• **WHAT YOU SHOULD DO**:
Give back each entry verbatim.
┌─ DATA FOR ANALYSIS
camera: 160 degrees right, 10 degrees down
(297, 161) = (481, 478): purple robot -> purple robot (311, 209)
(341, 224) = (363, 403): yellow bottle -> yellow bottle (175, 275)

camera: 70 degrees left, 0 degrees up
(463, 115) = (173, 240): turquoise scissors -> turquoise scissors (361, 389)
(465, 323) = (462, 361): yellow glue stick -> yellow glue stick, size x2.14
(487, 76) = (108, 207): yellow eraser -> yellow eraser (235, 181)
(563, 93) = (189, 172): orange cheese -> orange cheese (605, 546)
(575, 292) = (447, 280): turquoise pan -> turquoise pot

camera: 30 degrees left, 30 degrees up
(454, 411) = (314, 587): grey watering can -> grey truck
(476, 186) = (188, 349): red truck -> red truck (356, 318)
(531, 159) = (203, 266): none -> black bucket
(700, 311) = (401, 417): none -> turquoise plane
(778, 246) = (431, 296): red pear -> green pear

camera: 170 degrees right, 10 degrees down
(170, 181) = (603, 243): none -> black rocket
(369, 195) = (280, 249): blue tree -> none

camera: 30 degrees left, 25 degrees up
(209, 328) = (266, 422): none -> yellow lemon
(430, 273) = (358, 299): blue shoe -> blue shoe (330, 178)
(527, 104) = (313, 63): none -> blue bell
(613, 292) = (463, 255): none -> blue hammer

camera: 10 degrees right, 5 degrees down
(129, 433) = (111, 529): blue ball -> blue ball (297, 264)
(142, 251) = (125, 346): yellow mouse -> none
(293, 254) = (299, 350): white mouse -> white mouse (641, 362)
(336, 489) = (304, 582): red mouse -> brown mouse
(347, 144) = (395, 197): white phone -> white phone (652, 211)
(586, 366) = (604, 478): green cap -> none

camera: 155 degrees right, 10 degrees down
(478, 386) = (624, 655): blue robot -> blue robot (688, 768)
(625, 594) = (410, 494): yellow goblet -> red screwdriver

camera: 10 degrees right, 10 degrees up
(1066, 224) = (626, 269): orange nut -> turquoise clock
└─
• **EXERCISE SOLUTION**:
camera: 160 degrees right, 10 degrees down
(297, 161) = (481, 478): purple robot -> purple robot (311, 209)
(341, 224) = (363, 403): yellow bottle -> yellow bottle (175, 275)

camera: 70 degrees left, 0 degrees up
(463, 115) = (173, 240): turquoise scissors -> turquoise scissors (361, 389)
(465, 323) = (462, 361): yellow glue stick -> yellow glue stick, size x2.14
(487, 76) = (108, 207): yellow eraser -> yellow eraser (235, 181)
(563, 93) = (189, 172): orange cheese -> orange cheese (605, 546)
(575, 292) = (447, 280): turquoise pan -> turquoise pot

camera: 30 degrees left, 30 degrees up
(454, 411) = (314, 587): grey watering can -> grey truck
(476, 186) = (188, 349): red truck -> red truck (356, 318)
(531, 159) = (203, 266): none -> black bucket
(700, 311) = (401, 417): none -> turquoise plane
(778, 246) = (431, 296): red pear -> green pear

camera: 170 degrees right, 10 degrees down
(170, 181) = (603, 243): none -> black rocket
(369, 195) = (280, 249): blue tree -> none

camera: 30 degrees left, 25 degrees up
(209, 328) = (266, 422): none -> yellow lemon
(430, 273) = (358, 299): blue shoe -> blue shoe (330, 178)
(527, 104) = (313, 63): none -> blue bell
(613, 292) = (463, 255): none -> blue hammer

camera: 10 degrees right, 5 degrees down
(129, 433) = (111, 529): blue ball -> blue ball (297, 264)
(142, 251) = (125, 346): yellow mouse -> none
(293, 254) = (299, 350): white mouse -> white mouse (641, 362)
(336, 489) = (304, 582): red mouse -> brown mouse
(347, 144) = (395, 197): white phone -> white phone (652, 211)
(586, 366) = (604, 478): green cap -> none

camera: 155 degrees right, 10 degrees down
(478, 386) = (624, 655): blue robot -> blue robot (688, 768)
(625, 594) = (410, 494): yellow goblet -> red screwdriver

camera: 10 degrees right, 10 degrees up
(1066, 224) = (626, 269): orange nut -> turquoise clock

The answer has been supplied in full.